* DIRECTIVE: Please reproduce, word for word, the stretch of the material from the line containing "This is a 0.44" through the line containing "road 3 (residential): [(267,511),(511,107)]".

* DATA RECORDS:
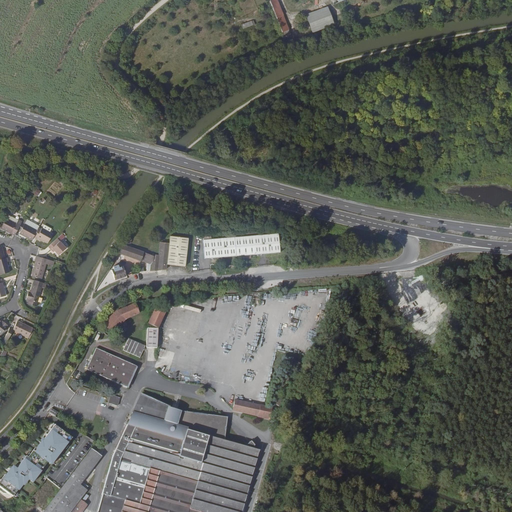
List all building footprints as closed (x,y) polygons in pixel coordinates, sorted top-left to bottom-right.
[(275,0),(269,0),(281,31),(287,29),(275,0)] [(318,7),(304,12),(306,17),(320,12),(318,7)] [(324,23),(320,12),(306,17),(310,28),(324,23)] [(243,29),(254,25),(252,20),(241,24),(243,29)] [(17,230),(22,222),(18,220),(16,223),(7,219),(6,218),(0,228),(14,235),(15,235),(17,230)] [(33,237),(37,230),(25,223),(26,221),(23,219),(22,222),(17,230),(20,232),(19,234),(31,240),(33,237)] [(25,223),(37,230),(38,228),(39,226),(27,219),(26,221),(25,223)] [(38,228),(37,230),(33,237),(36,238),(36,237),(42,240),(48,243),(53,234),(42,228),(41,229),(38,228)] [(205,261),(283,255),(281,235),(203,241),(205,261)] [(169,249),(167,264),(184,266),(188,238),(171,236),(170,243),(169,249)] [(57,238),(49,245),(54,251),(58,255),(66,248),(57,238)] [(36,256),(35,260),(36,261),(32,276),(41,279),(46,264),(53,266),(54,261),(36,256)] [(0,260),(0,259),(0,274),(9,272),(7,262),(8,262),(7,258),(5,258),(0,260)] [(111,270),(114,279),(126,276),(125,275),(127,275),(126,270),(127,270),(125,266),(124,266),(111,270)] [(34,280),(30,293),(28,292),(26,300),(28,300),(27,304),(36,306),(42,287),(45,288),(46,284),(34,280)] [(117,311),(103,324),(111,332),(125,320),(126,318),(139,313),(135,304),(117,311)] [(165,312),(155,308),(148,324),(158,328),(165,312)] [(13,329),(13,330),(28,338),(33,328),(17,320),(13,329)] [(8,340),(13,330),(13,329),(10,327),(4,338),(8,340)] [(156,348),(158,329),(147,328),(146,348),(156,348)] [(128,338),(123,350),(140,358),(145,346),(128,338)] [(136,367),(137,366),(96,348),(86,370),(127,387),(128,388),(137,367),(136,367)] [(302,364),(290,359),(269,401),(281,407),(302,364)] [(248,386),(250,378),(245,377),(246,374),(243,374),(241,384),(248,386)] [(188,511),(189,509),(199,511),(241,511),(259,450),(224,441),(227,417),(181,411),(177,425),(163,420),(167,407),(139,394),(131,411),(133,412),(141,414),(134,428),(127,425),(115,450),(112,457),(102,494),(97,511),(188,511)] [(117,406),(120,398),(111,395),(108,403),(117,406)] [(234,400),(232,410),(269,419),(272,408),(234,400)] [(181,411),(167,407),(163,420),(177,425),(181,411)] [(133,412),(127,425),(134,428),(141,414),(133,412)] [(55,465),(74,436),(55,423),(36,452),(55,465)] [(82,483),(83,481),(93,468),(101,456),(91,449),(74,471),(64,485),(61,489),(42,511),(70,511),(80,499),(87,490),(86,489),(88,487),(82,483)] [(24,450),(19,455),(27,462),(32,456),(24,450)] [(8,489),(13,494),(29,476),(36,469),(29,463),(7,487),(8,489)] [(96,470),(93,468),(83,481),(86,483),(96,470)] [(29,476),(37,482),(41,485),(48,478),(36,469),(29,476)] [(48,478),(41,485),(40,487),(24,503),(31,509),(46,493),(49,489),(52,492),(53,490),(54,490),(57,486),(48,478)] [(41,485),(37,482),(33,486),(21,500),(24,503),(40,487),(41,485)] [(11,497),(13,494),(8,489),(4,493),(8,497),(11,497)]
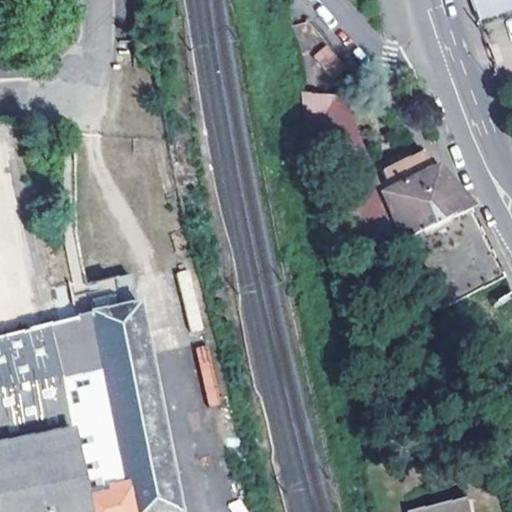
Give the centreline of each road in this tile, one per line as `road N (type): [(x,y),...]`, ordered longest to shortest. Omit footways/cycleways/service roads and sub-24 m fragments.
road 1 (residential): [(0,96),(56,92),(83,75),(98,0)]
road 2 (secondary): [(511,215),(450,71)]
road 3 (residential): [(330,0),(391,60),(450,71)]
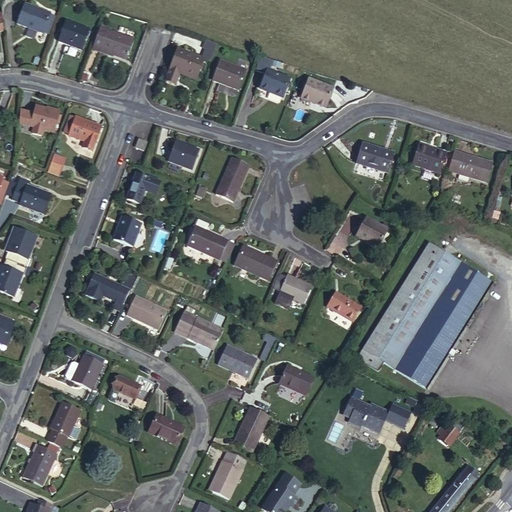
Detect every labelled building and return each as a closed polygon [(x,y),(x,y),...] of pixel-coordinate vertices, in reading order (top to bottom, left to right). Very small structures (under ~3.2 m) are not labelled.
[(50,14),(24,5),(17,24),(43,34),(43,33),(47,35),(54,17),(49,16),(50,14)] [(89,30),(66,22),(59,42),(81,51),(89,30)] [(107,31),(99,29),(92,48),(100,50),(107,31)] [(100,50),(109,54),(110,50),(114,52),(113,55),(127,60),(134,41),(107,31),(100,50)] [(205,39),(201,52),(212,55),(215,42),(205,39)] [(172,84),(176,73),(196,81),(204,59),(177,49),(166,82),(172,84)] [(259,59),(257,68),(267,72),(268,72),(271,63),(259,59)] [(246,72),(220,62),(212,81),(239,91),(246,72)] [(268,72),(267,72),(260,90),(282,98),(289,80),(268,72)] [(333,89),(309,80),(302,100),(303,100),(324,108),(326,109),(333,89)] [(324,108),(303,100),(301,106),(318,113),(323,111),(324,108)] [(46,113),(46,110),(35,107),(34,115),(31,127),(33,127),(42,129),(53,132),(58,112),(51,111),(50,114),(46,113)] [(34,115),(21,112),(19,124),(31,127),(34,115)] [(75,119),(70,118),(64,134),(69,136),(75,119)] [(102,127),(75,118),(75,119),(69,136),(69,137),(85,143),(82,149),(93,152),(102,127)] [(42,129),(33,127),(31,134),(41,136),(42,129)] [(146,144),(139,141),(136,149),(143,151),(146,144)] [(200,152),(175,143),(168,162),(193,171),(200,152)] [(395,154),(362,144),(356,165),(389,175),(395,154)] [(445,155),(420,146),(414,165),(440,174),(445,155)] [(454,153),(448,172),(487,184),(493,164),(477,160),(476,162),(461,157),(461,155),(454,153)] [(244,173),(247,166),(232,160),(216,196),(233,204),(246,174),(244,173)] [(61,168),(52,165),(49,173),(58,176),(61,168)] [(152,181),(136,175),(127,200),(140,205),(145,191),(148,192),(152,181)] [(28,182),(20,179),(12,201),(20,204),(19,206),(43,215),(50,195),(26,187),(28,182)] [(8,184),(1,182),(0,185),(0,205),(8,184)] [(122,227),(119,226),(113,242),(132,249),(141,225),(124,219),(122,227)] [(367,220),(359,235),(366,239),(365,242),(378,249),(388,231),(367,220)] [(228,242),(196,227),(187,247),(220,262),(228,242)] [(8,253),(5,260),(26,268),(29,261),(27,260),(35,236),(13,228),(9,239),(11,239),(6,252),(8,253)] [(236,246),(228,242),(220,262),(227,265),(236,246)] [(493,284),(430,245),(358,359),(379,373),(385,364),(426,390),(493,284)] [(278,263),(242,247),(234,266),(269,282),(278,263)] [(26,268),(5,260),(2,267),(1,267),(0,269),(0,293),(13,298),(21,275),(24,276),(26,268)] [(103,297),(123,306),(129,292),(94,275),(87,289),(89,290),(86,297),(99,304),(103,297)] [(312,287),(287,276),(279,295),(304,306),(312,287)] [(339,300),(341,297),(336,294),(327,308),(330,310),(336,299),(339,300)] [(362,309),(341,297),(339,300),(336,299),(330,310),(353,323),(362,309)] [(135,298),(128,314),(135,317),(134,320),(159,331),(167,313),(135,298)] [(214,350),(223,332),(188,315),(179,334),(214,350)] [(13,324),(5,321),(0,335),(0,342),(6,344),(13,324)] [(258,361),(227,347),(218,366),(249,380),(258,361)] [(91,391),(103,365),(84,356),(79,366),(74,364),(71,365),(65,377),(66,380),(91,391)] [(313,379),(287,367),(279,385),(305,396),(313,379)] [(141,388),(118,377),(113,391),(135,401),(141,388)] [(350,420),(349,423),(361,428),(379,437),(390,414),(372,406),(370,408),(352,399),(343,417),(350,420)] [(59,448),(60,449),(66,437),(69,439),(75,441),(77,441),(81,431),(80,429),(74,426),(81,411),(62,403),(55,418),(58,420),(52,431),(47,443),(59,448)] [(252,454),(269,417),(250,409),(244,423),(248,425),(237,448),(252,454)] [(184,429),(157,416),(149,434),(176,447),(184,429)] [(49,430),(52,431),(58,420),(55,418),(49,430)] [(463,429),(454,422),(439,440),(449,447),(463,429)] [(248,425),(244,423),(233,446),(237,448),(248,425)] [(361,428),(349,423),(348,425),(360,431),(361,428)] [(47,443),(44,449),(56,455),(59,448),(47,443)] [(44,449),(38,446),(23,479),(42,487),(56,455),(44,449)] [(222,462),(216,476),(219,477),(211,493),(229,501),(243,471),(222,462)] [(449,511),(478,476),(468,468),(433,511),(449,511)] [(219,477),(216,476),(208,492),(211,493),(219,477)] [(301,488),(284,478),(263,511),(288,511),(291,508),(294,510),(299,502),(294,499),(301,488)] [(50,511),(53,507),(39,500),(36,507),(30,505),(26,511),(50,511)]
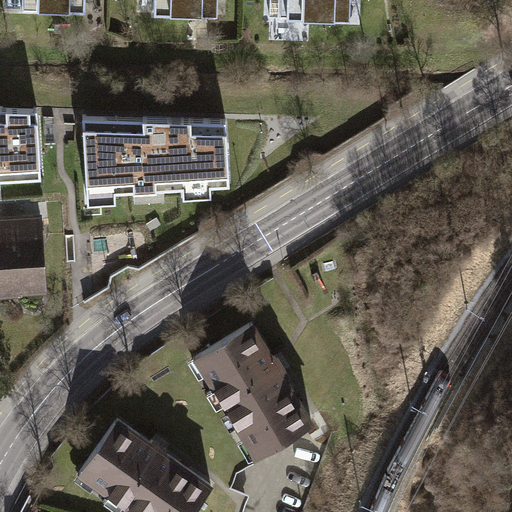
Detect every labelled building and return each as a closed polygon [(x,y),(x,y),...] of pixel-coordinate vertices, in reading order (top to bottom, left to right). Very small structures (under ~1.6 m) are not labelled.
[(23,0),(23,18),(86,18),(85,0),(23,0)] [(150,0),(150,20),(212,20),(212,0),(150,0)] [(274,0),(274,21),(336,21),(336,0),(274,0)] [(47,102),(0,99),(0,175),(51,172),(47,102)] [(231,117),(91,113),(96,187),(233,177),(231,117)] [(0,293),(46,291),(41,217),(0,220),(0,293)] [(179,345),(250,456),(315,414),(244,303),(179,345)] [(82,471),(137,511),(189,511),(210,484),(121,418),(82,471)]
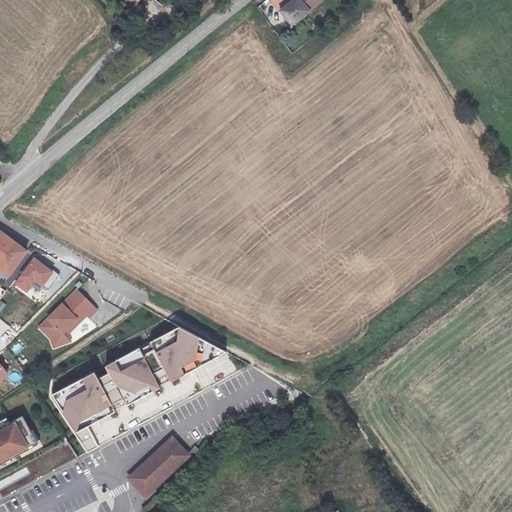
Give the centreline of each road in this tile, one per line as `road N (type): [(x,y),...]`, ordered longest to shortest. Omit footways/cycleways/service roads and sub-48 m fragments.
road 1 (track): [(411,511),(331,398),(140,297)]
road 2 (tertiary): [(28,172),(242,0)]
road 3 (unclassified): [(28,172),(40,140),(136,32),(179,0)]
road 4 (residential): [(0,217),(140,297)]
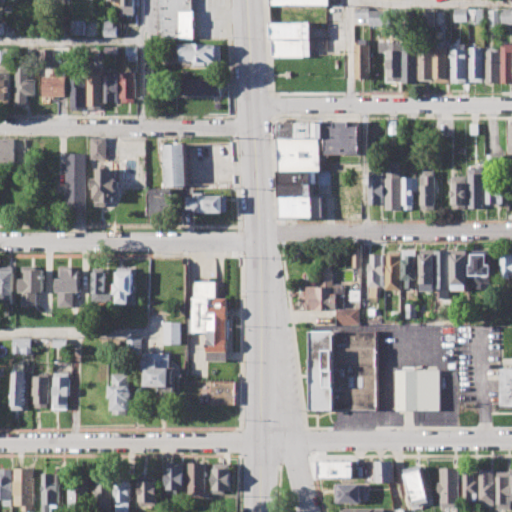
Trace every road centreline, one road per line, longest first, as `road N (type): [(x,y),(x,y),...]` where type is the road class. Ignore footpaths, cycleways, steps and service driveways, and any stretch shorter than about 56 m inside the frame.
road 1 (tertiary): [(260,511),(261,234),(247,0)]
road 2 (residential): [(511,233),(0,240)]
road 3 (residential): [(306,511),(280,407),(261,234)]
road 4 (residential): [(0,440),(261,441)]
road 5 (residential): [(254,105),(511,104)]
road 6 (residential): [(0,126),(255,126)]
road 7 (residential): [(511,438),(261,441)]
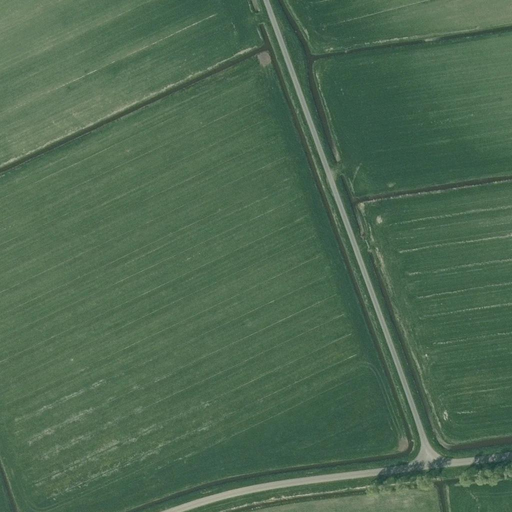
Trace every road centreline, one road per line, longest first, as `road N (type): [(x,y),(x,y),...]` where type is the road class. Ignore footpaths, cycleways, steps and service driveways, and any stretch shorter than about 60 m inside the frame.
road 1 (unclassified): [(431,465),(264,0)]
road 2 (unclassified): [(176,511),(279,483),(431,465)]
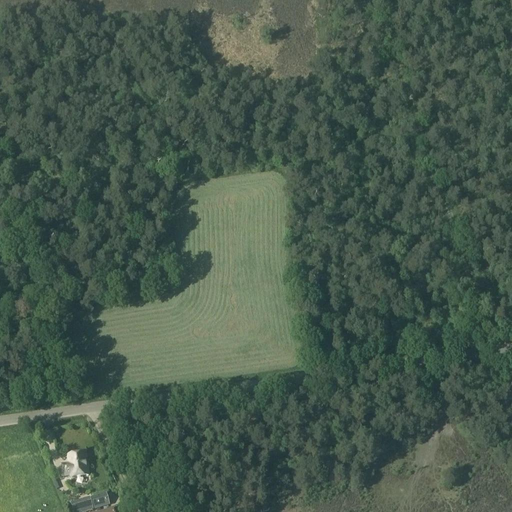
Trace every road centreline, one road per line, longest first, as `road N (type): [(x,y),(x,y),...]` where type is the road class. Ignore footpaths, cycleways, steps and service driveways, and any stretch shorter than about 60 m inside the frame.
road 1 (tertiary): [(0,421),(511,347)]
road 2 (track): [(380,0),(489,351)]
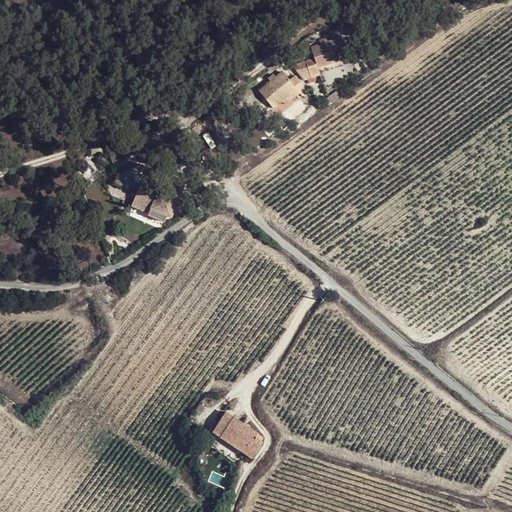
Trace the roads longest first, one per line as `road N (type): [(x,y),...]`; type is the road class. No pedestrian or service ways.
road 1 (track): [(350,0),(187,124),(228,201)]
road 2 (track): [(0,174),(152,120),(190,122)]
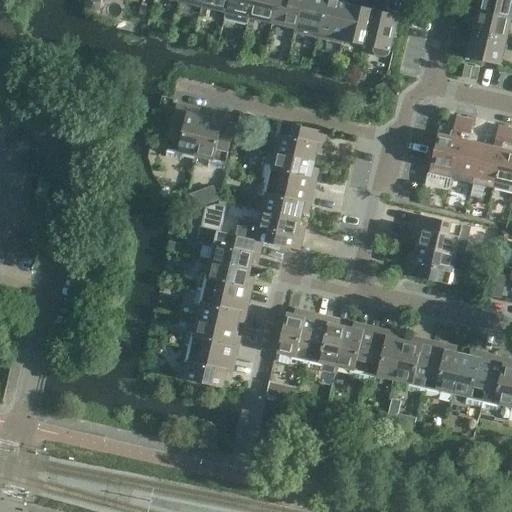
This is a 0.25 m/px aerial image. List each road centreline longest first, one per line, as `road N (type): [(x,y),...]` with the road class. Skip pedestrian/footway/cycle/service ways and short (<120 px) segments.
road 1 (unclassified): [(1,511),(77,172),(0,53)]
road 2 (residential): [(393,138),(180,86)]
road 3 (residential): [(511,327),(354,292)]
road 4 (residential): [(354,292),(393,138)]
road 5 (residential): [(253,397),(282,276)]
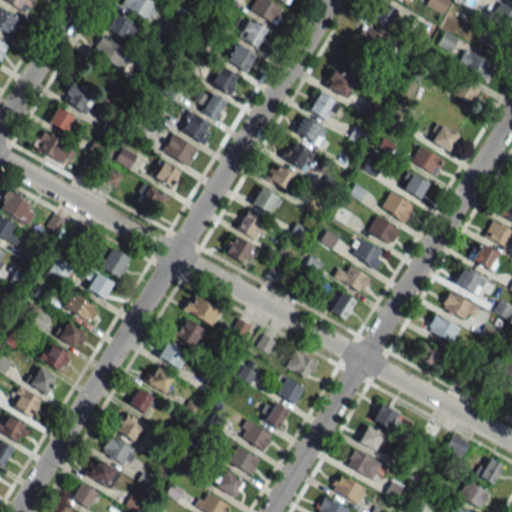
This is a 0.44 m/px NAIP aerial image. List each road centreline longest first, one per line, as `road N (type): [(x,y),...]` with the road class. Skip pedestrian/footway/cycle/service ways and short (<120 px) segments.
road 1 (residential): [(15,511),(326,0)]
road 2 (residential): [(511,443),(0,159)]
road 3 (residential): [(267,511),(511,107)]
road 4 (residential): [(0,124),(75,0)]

* RESULT OF THIS TASK:
This is a 0.44 m/px NAIP aerial image. List each road centreline longest first, one per line, as `road N (type): [(x,y),...]` with the road class. Skip pedestrian/footway/cycle/service ways and short (<120 px) segments.
road 1 (residential): [(15,511),(326,0)]
road 2 (residential): [(511,443),(0,159)]
road 3 (residential): [(267,511),(511,107)]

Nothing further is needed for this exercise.